**WHAT IS REQUIRED:** Repeat exactly, and only, the lines from the one containing "étoile/orange (2nd from left)" through the end of the records.

**DATA:**
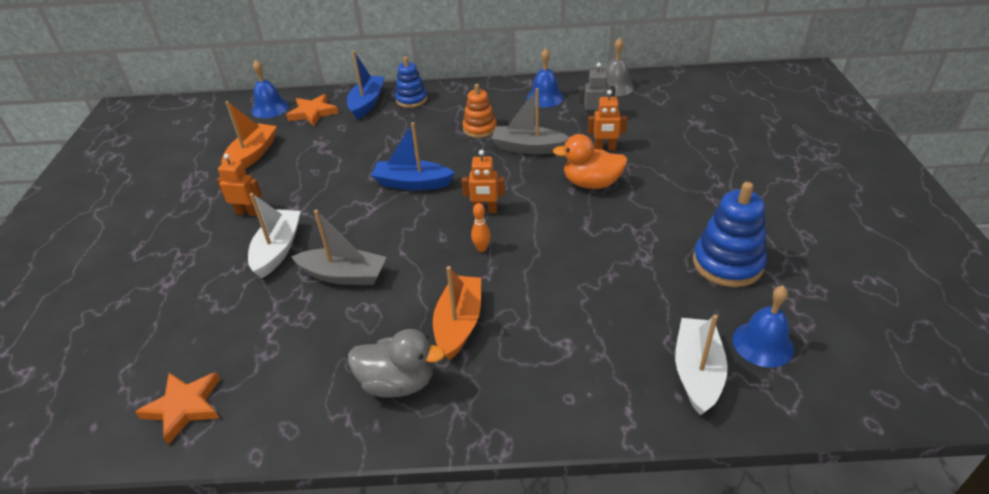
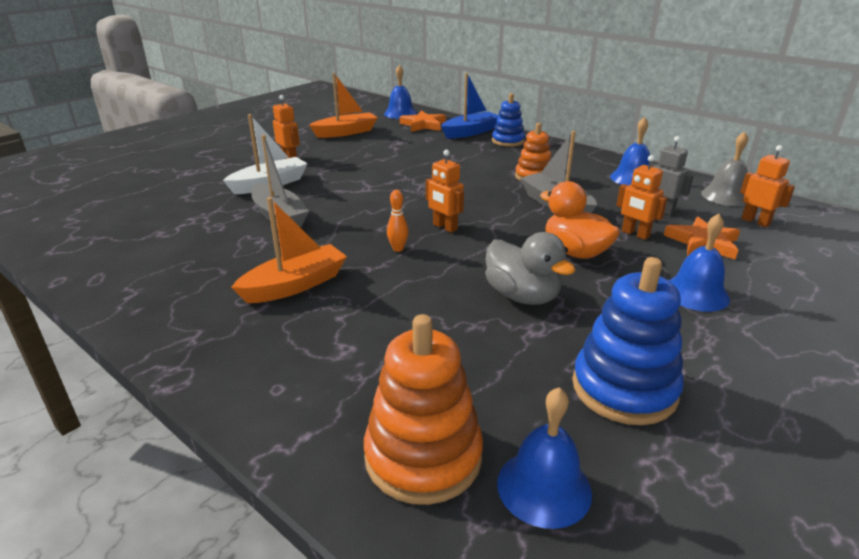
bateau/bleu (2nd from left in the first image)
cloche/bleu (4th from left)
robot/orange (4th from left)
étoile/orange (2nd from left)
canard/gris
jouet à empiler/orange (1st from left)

**EXERCISE OUTPUT:**
étoile/orange (2nd from left)
canard/gris
jouet à empiler/orange (1st from left)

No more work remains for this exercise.